PROVIDED ENTRIES: Begin

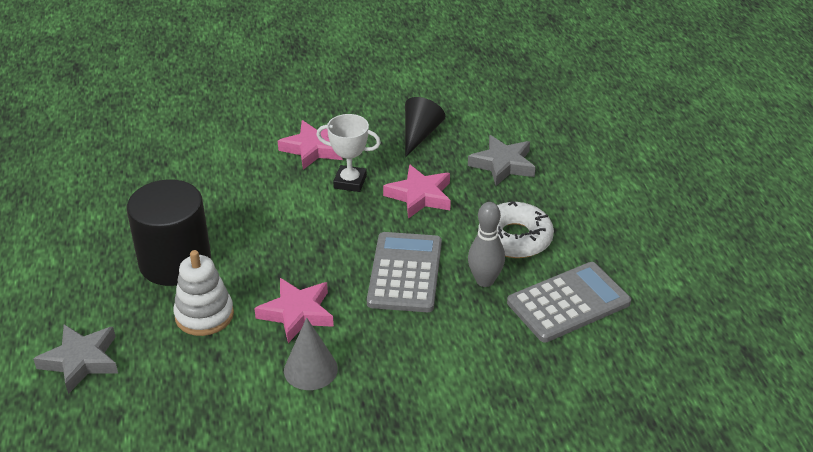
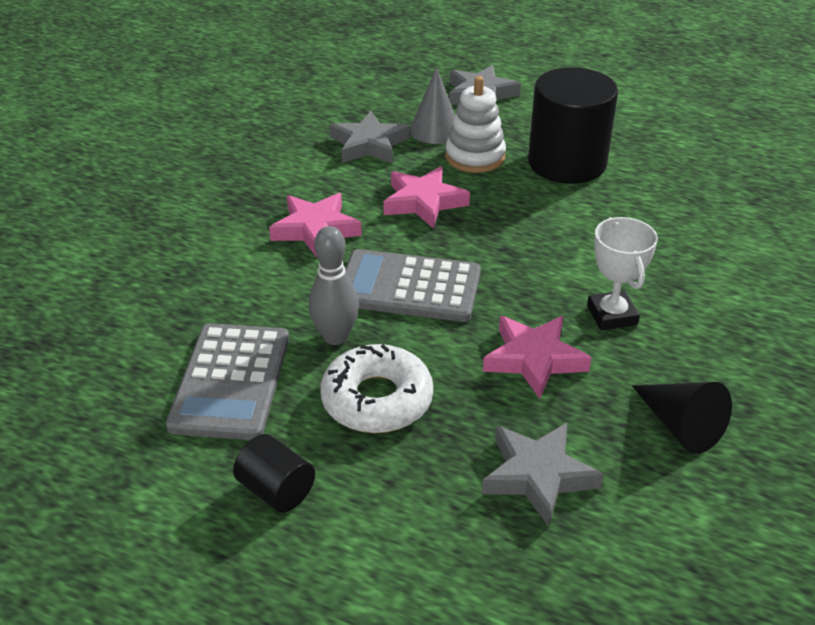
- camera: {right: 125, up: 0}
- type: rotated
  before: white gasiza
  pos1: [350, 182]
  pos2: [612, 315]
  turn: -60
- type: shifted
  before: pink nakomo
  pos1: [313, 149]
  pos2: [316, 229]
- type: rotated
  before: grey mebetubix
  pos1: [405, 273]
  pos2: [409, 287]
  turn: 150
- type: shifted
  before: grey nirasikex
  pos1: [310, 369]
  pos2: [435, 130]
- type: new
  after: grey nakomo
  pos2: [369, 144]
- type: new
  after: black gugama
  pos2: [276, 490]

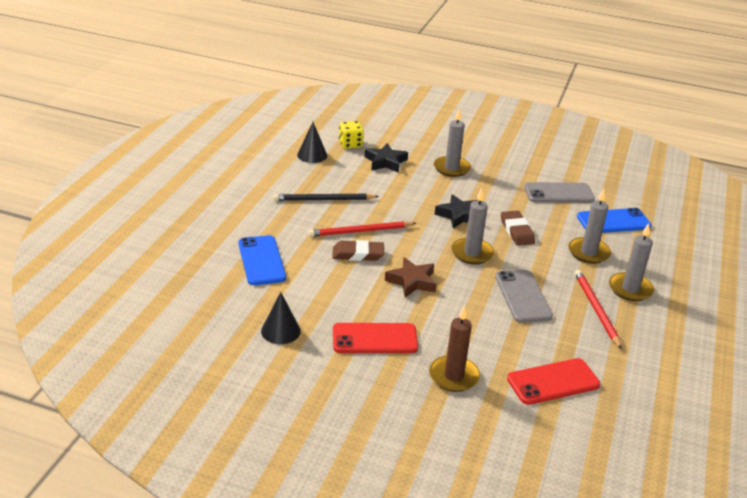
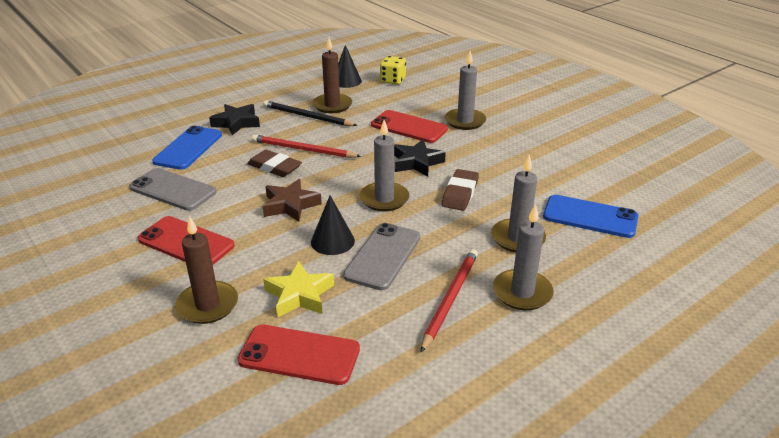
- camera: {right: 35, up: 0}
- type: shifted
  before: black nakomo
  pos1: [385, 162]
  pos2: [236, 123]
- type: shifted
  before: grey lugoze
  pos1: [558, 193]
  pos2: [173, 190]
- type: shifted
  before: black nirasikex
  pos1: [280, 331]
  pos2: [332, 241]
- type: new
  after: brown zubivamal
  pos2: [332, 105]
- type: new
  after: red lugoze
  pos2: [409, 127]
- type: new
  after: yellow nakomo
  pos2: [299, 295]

PROVIDED ENTRIES: End

WHAT YOU NEED TO DO
Exactly the lines from the one containing "pos2: [236, 123]" through the last line of the records are to be transcribed, both endpoints included.

YOUR SOLUTION
  pos2: [236, 123]
- type: shifted
  before: grey lugoze
  pos1: [558, 193]
  pos2: [173, 190]
- type: shifted
  before: black nirasikex
  pos1: [280, 331]
  pos2: [332, 241]
- type: new
  after: brown zubivamal
  pos2: [332, 105]
- type: new
  after: red lugoze
  pos2: [409, 127]
- type: new
  after: yellow nakomo
  pos2: [299, 295]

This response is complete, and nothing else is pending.